» **Goal of the exercise**
Without any of the pictures, transcribe all the lines below exactly.

• • •

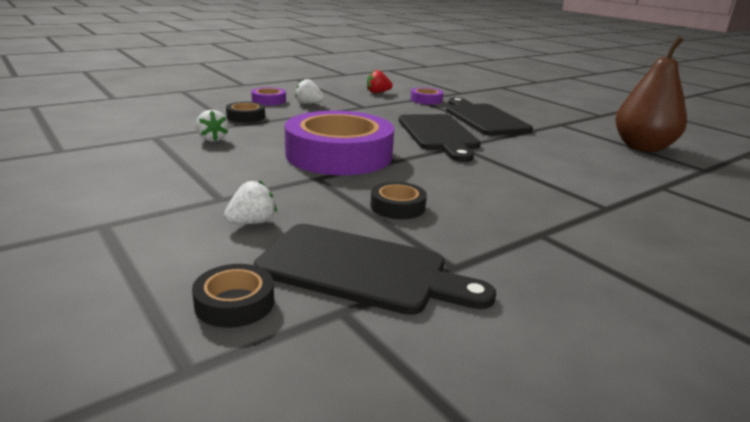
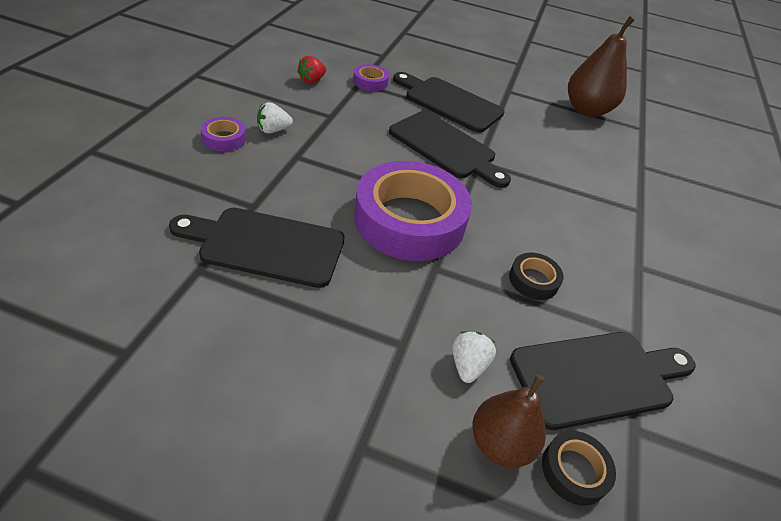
camera: 40 degrees left, 20 degrees up
(200, 263) = (500, 444): none -> brown pear
(212, 139) = (266, 246): white strawberry -> black cutting board
(246, 117) = (243, 185): black tape -> none

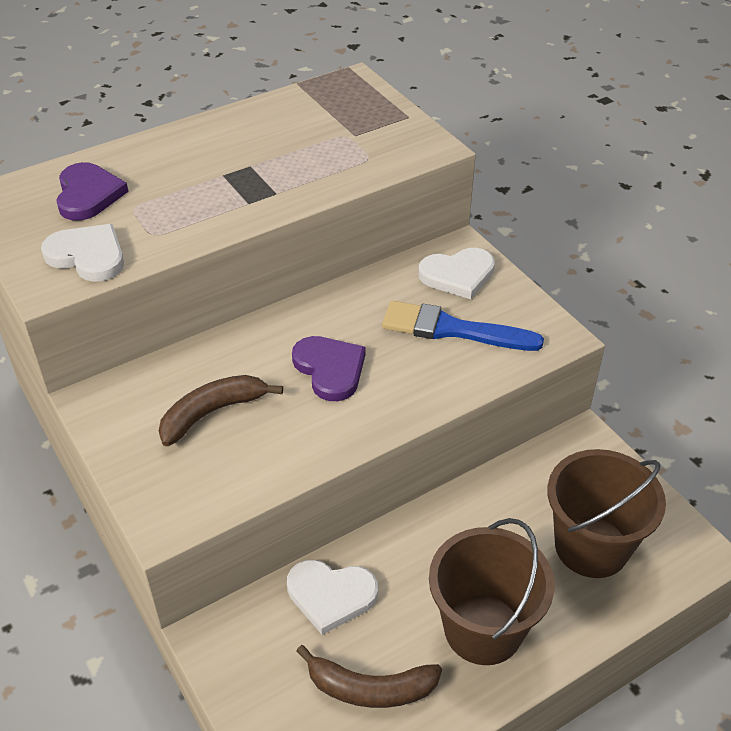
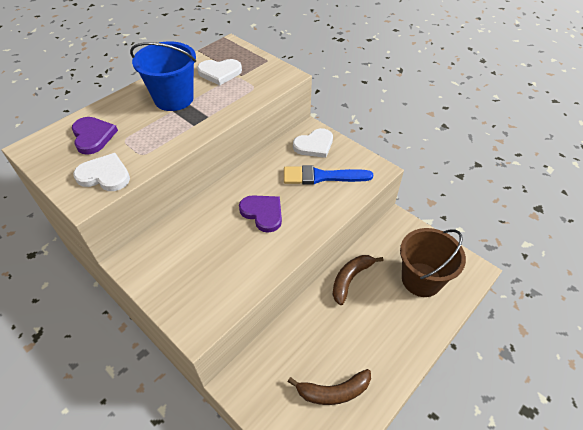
camera: 15 degrees left, 5 degrees up
(212, 413) = (203, 254): brown banana -> brown banana (350, 279)
(231, 156) = (174, 99): none -> blue bucket
(331, 595) = (294, 341): white heart -> white heart (220, 73)
(483, 629) = (382, 340): brown bucket -> none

• • •

» **Exercise solution**
camera: 40 degrees left, 20 degrees up
(200, 263) = (500, 444): none -> brown pear
(212, 139) = (266, 246): white strawberry -> black cutting board
(246, 117) = (243, 185): black tape -> none

camera: 15 degrees left, 5 degrees up
(212, 413) = (203, 254): brown banana -> brown banana (350, 279)
(231, 156) = (174, 99): none -> blue bucket
(331, 595) = (294, 341): white heart -> white heart (220, 73)
(483, 629) = (382, 340): brown bucket -> none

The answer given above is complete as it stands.